## EXTRACTED ENTRIES:
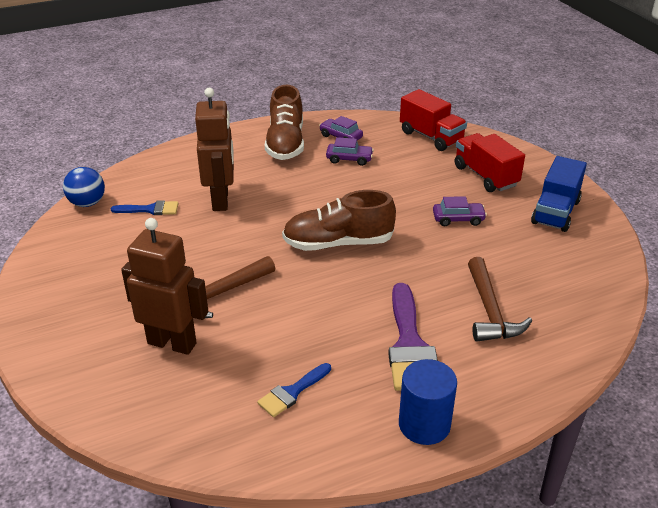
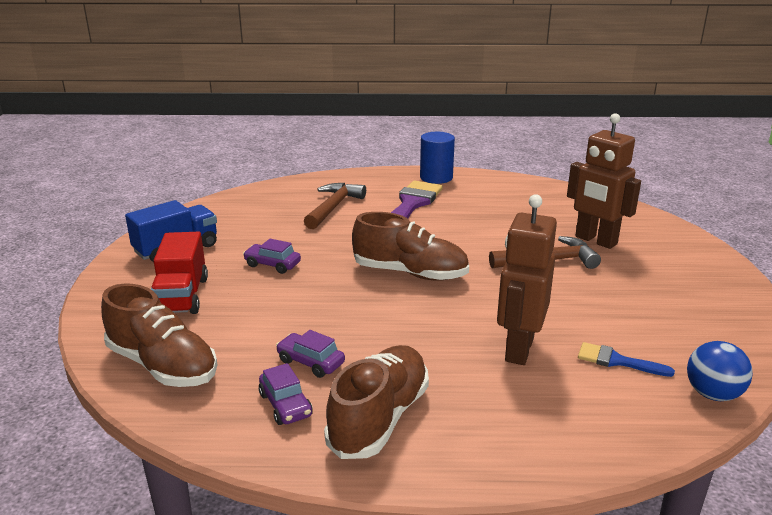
camera: 155 degrees left, 10 degrees down
(292, 392) = (510, 202): blue brush -> none
(431, 137) = (163, 365): red truck -> brown shoe

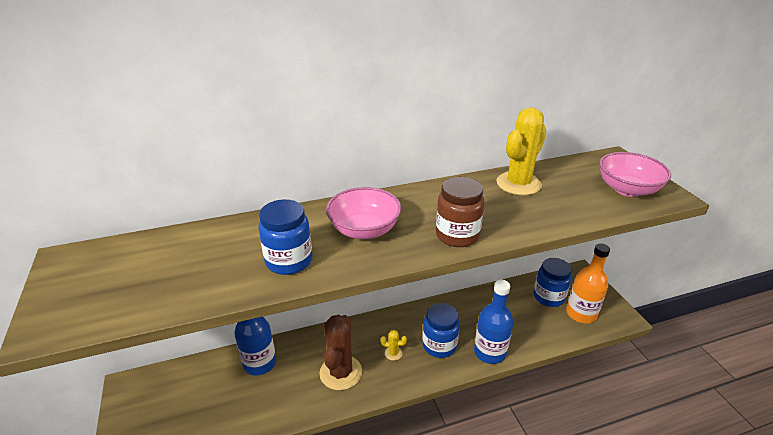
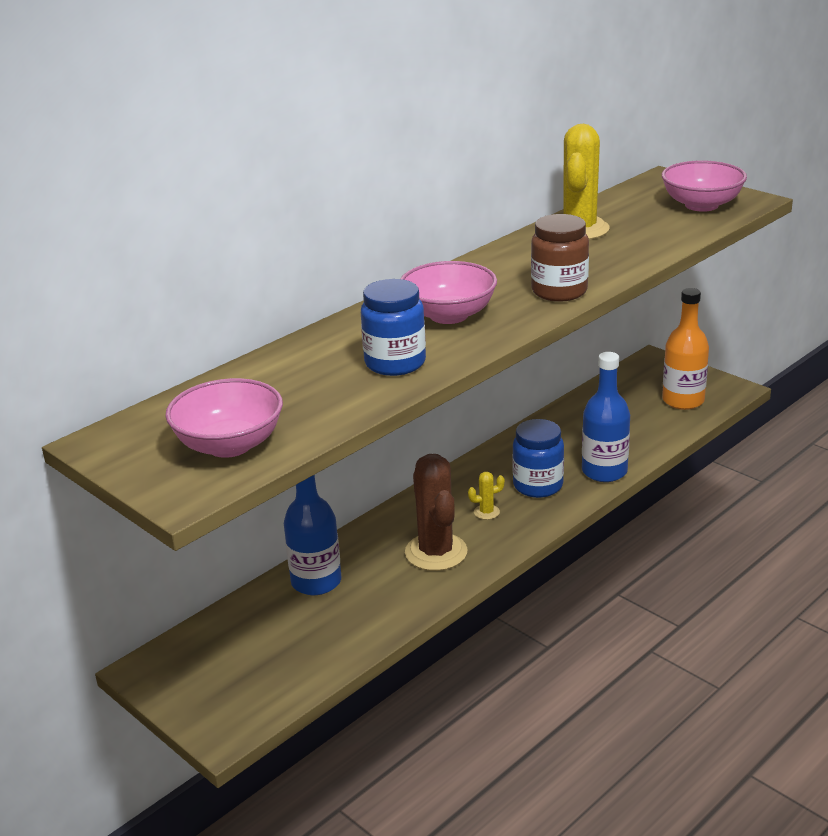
camera: 25 degrees left, 5 degrees down
(119, 294) = (229, 445): none -> pink bowl
(548, 297) = (633, 396): blue jar -> none

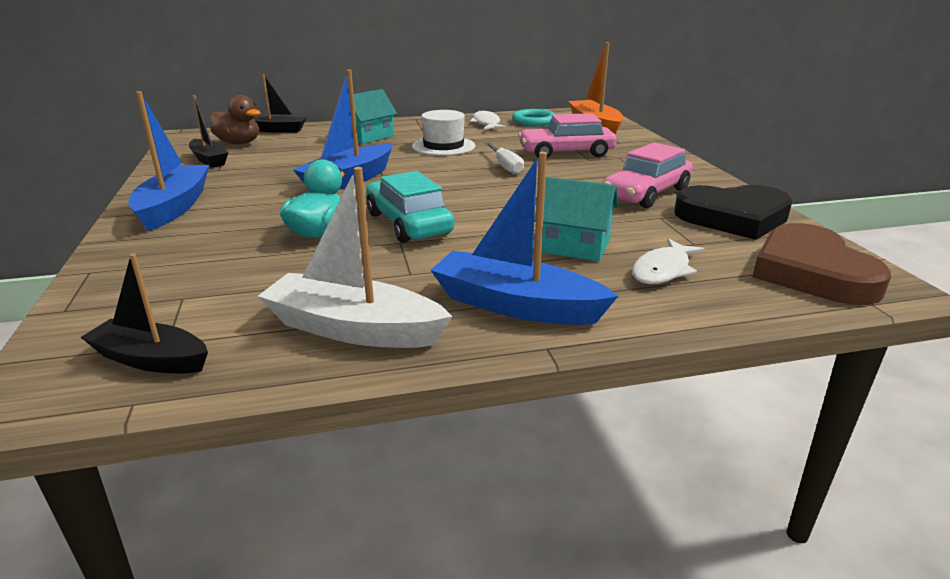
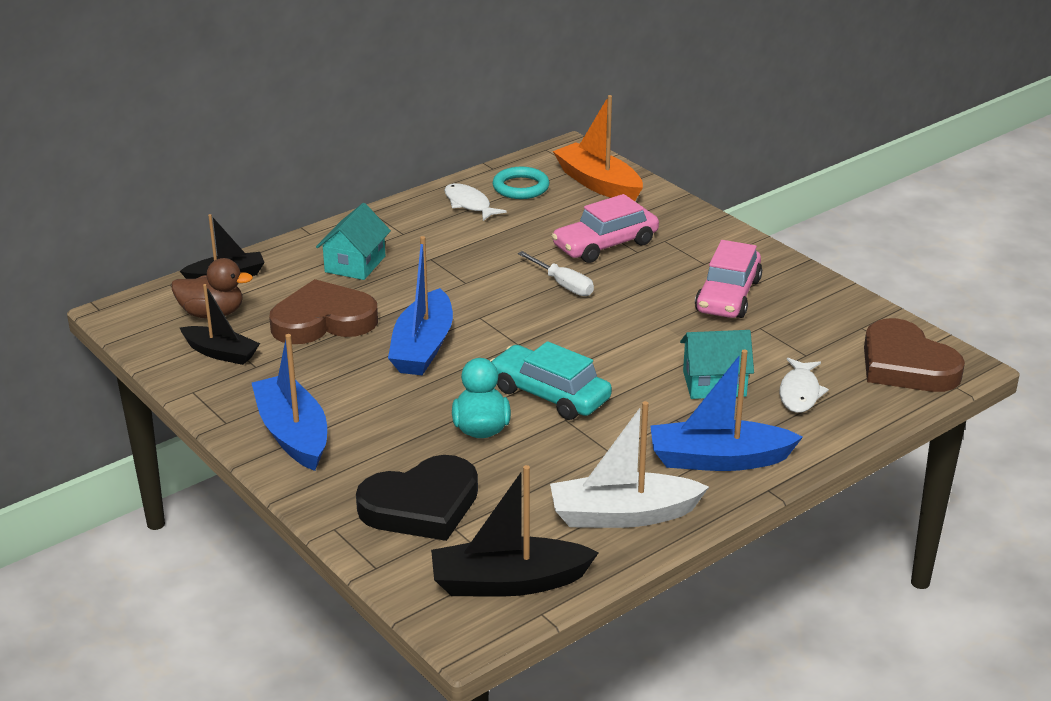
camera: 25 degrees left, 5 degrees up
(151, 359) = (509, 582): black boat -> black boat, size x1.53
(302, 157) = (323, 320): none -> brown heart
(443, 146) = (463, 263): white hat -> none
(733, 217) = (819, 312): black heart -> black heart (421, 505)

## PROBLEM REQUIREMENTS:
Give the data again exactly as it stands, apart from the pictures.

## ANSWER TO THIS TASK:
camera: 155 degrees left, 10 degrees down
(292, 392) = (510, 202): blue brush -> none
(431, 137) = (163, 365): red truck -> brown shoe

camera: 25 degrees left, 5 degrees down
(119, 294) = (229, 445): none -> pink bowl
(548, 297) = (633, 396): blue jar -> none

camera: 25 degrees left, 5 degrees up
(151, 359) = (509, 582): black boat -> black boat, size x1.53
(302, 157) = (323, 320): none -> brown heart
(443, 146) = (463, 263): white hat -> none
(733, 217) = (819, 312): black heart -> black heart (421, 505)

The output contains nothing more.